» **Direction**
Arrange the listing below as a Markdown table with two columns, "Row" for the row number and "Line" for the line itself. Skip the blank lines, and keep the pictures out of your answer.

[Start]

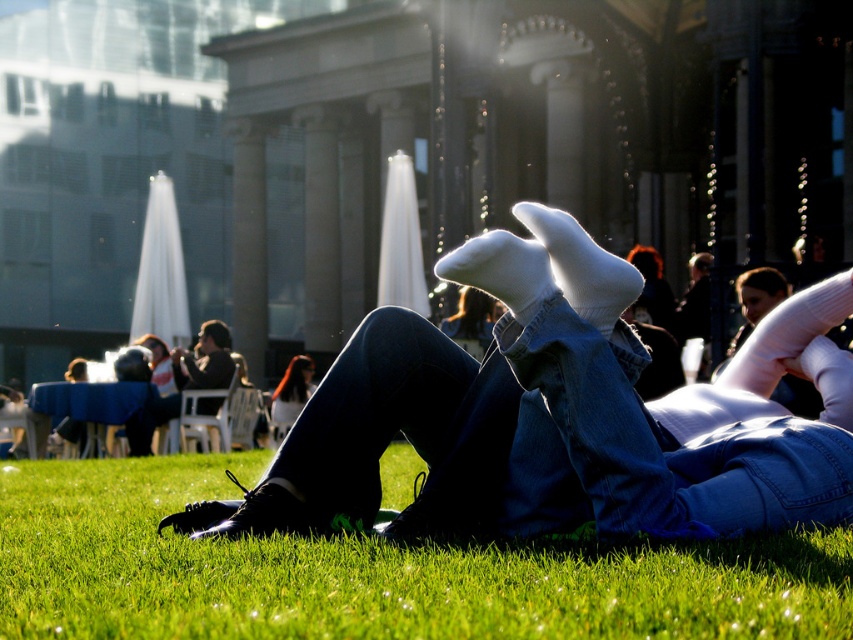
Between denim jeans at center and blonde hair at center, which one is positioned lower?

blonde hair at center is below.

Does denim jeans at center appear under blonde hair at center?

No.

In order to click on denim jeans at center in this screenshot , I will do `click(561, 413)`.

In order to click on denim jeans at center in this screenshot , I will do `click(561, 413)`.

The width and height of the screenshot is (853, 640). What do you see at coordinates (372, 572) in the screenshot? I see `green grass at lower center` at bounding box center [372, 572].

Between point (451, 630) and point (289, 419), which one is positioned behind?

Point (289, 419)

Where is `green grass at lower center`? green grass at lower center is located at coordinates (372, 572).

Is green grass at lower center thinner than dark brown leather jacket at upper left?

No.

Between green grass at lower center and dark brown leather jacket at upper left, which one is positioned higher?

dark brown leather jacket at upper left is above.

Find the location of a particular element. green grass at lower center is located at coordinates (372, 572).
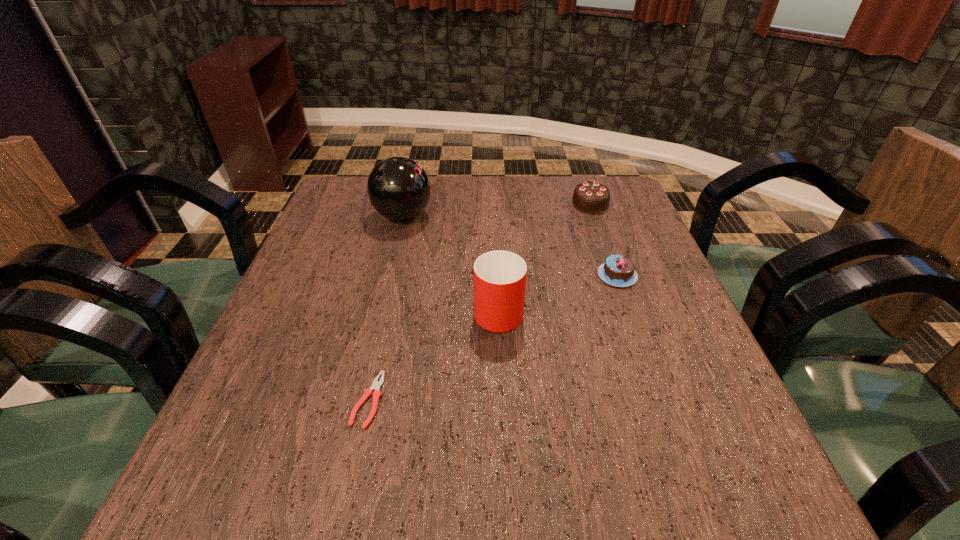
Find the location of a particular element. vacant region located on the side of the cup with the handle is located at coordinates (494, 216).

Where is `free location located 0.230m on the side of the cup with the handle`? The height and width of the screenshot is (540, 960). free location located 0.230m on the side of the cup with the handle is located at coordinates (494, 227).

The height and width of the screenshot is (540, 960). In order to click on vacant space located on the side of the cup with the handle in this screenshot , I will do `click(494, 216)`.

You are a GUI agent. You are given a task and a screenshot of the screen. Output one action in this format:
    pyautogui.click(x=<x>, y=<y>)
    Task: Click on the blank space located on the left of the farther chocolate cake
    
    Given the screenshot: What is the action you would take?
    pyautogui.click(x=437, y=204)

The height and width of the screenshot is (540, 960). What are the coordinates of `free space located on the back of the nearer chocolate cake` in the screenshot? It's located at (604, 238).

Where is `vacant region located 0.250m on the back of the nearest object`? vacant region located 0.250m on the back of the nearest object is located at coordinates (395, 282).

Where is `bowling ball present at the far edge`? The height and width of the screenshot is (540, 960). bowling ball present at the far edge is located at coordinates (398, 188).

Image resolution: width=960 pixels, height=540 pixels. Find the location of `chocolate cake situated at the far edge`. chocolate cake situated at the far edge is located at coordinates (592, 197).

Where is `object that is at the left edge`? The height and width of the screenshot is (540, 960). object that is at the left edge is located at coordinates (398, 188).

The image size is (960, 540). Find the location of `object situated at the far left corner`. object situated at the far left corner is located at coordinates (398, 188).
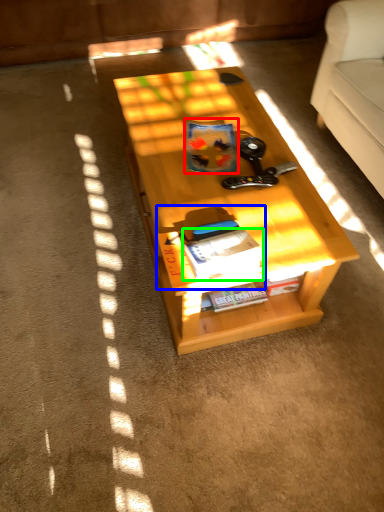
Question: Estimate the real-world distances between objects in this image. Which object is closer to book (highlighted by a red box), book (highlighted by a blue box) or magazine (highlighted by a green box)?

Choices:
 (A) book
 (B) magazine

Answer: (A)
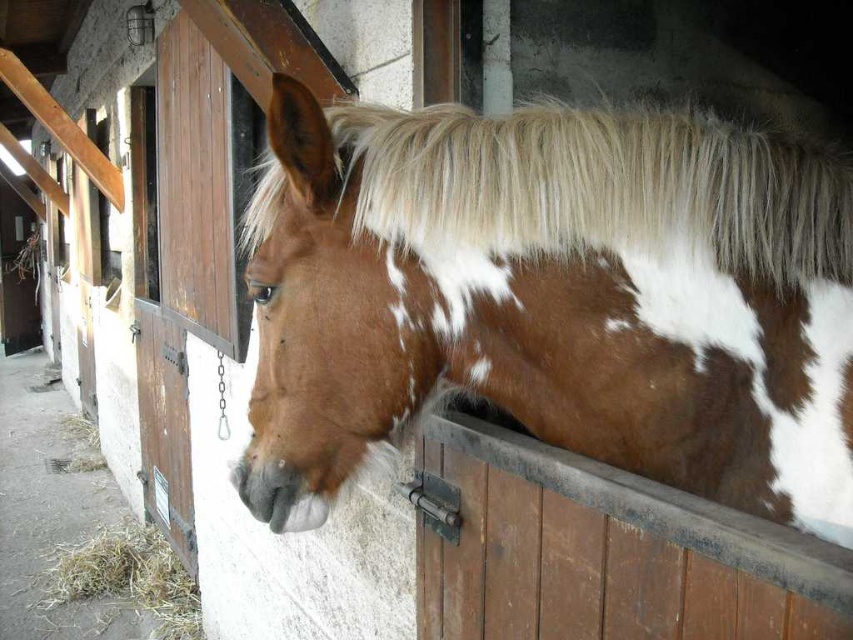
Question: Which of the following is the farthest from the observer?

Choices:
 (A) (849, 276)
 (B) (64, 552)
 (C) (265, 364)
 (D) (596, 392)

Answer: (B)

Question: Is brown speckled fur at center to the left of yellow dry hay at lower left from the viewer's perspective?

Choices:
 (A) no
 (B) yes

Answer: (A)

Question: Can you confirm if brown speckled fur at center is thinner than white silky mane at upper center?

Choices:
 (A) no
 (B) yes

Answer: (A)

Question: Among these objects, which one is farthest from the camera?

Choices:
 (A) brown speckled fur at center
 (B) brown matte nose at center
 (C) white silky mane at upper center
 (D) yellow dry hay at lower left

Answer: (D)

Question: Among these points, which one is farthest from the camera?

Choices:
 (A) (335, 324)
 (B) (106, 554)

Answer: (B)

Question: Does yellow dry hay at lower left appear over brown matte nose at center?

[End]

» **Result of this task**
| Row | Line |
|---|---|
| 1 | Between denim jeans at center and blonde hair at center, which one is positioned lower? |
| 2 | blonde hair at center is below. |
| 3 | Does denim jeans at center appear under blonde hair at center? |
| 4 | No. |
| 5 | In order to click on denim jeans at center in this screenshot , I will do `click(561, 413)`. |
| 6 | In order to click on denim jeans at center in this screenshot , I will do `click(561, 413)`. |
| 7 | The width and height of the screenshot is (853, 640). What do you see at coordinates (372, 572) in the screenshot? I see `green grass at lower center` at bounding box center [372, 572]. |
| 8 | Between point (451, 630) and point (289, 419), which one is positioned behind? |
| 9 | Point (289, 419) |
| 10 | Where is `green grass at lower center`? green grass at lower center is located at coordinates (372, 572). |
| 11 | Is green grass at lower center thinner than dark brown leather jacket at upper left? |
| 12 | No. |
| 13 | Between green grass at lower center and dark brown leather jacket at upper left, which one is positioned higher? |
| 14 | dark brown leather jacket at upper left is above. |
| 15 | Find the location of a particular element. green grass at lower center is located at coordinates (372, 572). |
| 16 | Find the location of a particular element. vacant region located on the side of the cup with the handle is located at coordinates (494, 216). |
| 17 | Where is `free location located 0.230m on the side of the cup with the handle`? The height and width of the screenshot is (540, 960). free location located 0.230m on the side of the cup with the handle is located at coordinates (494, 227). |
| 18 | The height and width of the screenshot is (540, 960). In order to click on vacant space located on the side of the cup with the handle in this screenshot , I will do `click(494, 216)`. |
| 19 | You are a GUI agent. You are given a task and a screenshot of the screen. Output one action in this format: |
| 20 |     pyautogui.click(x=<x>, y=<y>) |
| 21 |     Task: Click on the blank space located on the left of the farther chocolate cake |
| 22 |     Given the screenshot: What is the action you would take? |
| 23 |     pyautogui.click(x=437, y=204) |
| 24 | The height and width of the screenshot is (540, 960). What are the coordinates of `free space located on the back of the nearer chocolate cake` in the screenshot? It's located at (604, 238). |
| 25 | Where is `vacant region located 0.250m on the back of the nearest object`? vacant region located 0.250m on the back of the nearest object is located at coordinates (395, 282). |
| 26 | Where is `bowling ball present at the far edge`? The height and width of the screenshot is (540, 960). bowling ball present at the far edge is located at coordinates (398, 188). |
| 27 | Image resolution: width=960 pixels, height=540 pixels. Find the location of `chocolate cake situated at the far edge`. chocolate cake situated at the far edge is located at coordinates (592, 197). |
| 28 | Where is `object that is at the left edge`? The height and width of the screenshot is (540, 960). object that is at the left edge is located at coordinates (398, 188). |
| 29 | The image size is (960, 540). Find the location of `object situated at the far left corner`. object situated at the far left corner is located at coordinates (398, 188). |
| 30 | Question: Estimate the real-world distances between objects in this image. Which object is closer to book (highlighted by a red box), book (highlighted by a blue box) or magazine (highlighted by a green box)? |
| 31 | Choices: |
| 32 |  (A) book |
| 33 |  (B) magazine |
| 34 | Answer: (A) |
| 35 | Question: Which of the following is the farthest from the observer? |
| 36 | Choices: |
| 37 |  (A) (849, 276) |
| 38 |  (B) (64, 552) |
| 39 |  (C) (265, 364) |
| 40 |  (D) (596, 392) |
| 41 | Answer: (B) |
| 42 | Question: Is brown speckled fur at center to the left of yellow dry hay at lower left from the viewer's perspective? |
| 43 | Choices: |
| 44 |  (A) no |
| 45 |  (B) yes |
| 46 | Answer: (A) |
| 47 | Question: Can you confirm if brown speckled fur at center is thinner than white silky mane at upper center? |
| 48 | Choices: |
| 49 |  (A) no |
| 50 |  (B) yes |
| 51 | Answer: (A) |
| 52 | Question: Among these objects, which one is farthest from the camera? |
| 53 | Choices: |
| 54 |  (A) brown speckled fur at center |
| 55 |  (B) brown matte nose at center |
| 56 |  (C) white silky mane at upper center |
| 57 |  (D) yellow dry hay at lower left |
| 58 | Answer: (D) |
| 59 | Question: Among these points, which one is farthest from the camera? |
| 60 | Choices: |
| 61 |  (A) (335, 324) |
| 62 |  (B) (106, 554) |
| 63 | Answer: (B) |
| 64 | Question: Does yellow dry hay at lower left appear over brown matte nose at center? |